Before-and-after change data:
--------

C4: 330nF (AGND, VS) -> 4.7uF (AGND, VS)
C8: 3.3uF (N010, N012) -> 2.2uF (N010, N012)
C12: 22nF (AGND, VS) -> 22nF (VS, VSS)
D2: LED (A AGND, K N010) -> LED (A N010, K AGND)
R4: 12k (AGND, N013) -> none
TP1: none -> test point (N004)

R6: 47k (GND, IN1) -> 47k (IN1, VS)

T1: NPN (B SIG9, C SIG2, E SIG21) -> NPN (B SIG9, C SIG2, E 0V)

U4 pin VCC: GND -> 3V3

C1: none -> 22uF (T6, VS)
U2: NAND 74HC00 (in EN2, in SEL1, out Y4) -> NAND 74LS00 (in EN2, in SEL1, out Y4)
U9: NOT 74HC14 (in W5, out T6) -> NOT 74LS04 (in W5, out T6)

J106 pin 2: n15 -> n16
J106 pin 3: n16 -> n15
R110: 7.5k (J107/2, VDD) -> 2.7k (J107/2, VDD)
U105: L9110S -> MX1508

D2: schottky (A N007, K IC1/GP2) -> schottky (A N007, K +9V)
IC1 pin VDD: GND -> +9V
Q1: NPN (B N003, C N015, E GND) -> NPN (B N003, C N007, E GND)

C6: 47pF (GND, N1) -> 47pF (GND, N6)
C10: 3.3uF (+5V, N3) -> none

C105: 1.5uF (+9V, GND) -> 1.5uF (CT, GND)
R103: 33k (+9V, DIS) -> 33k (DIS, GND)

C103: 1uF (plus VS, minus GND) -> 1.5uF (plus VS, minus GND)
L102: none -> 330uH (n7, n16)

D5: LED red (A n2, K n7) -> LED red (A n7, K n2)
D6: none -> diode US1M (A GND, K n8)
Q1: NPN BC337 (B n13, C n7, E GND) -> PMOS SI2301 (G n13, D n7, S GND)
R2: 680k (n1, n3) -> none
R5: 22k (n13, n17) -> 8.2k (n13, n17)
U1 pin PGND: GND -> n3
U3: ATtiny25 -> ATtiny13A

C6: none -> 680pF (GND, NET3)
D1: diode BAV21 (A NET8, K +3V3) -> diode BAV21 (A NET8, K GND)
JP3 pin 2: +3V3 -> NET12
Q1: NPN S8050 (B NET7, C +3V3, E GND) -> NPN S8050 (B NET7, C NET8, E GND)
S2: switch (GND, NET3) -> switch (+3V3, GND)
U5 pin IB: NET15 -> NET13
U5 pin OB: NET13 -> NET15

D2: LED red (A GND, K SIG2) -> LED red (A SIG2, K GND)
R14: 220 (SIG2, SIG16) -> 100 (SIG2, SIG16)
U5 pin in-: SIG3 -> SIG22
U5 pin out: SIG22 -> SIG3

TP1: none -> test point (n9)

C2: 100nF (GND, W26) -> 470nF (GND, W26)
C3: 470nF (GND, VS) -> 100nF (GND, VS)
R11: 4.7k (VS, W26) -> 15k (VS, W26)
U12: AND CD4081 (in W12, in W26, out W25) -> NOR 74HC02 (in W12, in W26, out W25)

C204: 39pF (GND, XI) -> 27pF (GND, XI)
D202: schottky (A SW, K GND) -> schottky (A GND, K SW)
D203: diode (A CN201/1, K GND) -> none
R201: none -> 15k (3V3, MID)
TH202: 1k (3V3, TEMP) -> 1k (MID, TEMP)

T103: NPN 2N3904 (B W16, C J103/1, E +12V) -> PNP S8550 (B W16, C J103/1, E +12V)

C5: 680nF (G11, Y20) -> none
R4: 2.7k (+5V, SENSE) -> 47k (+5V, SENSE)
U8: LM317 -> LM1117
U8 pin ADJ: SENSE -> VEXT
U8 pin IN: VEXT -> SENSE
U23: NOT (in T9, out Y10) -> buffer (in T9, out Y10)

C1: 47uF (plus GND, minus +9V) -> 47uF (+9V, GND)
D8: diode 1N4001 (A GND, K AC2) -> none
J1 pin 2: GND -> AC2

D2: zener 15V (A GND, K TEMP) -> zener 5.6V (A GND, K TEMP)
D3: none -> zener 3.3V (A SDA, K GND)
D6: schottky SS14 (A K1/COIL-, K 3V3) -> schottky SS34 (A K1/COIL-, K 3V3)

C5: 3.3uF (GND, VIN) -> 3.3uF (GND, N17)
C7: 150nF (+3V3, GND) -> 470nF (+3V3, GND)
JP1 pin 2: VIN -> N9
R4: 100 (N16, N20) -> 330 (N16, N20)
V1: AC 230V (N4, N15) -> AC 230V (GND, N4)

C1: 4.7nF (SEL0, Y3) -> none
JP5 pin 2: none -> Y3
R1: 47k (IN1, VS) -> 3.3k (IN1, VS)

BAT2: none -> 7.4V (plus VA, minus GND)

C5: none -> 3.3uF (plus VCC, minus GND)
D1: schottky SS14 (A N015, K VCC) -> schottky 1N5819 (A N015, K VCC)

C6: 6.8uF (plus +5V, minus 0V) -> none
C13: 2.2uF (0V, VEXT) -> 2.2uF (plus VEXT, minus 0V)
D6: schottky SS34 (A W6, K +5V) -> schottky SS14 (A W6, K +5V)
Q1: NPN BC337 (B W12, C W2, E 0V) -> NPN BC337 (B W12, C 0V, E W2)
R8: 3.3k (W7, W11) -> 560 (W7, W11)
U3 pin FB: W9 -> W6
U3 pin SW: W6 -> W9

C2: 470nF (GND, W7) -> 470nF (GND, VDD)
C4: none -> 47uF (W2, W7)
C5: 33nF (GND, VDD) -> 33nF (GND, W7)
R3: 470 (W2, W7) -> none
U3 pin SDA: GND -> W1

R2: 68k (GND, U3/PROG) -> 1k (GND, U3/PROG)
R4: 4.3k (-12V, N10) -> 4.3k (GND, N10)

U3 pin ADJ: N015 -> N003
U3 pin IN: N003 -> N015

--------

Copy exactly the line containing "U8 pin IN: VEXT -> SENSE" and each line after it through the end of the records above.

=== RESPONSE ===
U8 pin IN: VEXT -> SENSE
U23: NOT (in T9, out Y10) -> buffer (in T9, out Y10)

C1: 47uF (plus GND, minus +9V) -> 47uF (+9V, GND)
D8: diode 1N4001 (A GND, K AC2) -> none
J1 pin 2: GND -> AC2

D2: zener 15V (A GND, K TEMP) -> zener 5.6V (A GND, K TEMP)
D3: none -> zener 3.3V (A SDA, K GND)
D6: schottky SS14 (A K1/COIL-, K 3V3) -> schottky SS34 (A K1/COIL-, K 3V3)

C5: 3.3uF (GND, VIN) -> 3.3uF (GND, N17)
C7: 150nF (+3V3, GND) -> 470nF (+3V3, GND)
JP1 pin 2: VIN -> N9
R4: 100 (N16, N20) -> 330 (N16, N20)
V1: AC 230V (N4, N15) -> AC 230V (GND, N4)

C1: 4.7nF (SEL0, Y3) -> none
JP5 pin 2: none -> Y3
R1: 47k (IN1, VS) -> 3.3k (IN1, VS)

BAT2: none -> 7.4V (plus VA, minus GND)

C5: none -> 3.3uF (plus VCC, minus GND)
D1: schottky SS14 (A N015, K VCC) -> schottky 1N5819 (A N015, K VCC)

C6: 6.8uF (plus +5V, minus 0V) -> none
C13: 2.2uF (0V, VEXT) -> 2.2uF (plus VEXT, minus 0V)
D6: schottky SS34 (A W6, K +5V) -> schottky SS14 (A W6, K +5V)
Q1: NPN BC337 (B W12, C W2, E 0V) -> NPN BC337 (B W12, C 0V, E W2)
R8: 3.3k (W7, W11) -> 560 (W7, W11)
U3 pin FB: W9 -> W6
U3 pin SW: W6 -> W9

C2: 470nF (GND, W7) -> 470nF (GND, VDD)
C4: none -> 47uF (W2, W7)
C5: 33nF (GND, VDD) -> 33nF (GND, W7)
R3: 470 (W2, W7) -> none
U3 pin SDA: GND -> W1

R2: 68k (GND, U3/PROG) -> 1k (GND, U3/PROG)
R4: 4.3k (-12V, N10) -> 4.3k (GND, N10)

U3 pin ADJ: N015 -> N003
U3 pin IN: N003 -> N015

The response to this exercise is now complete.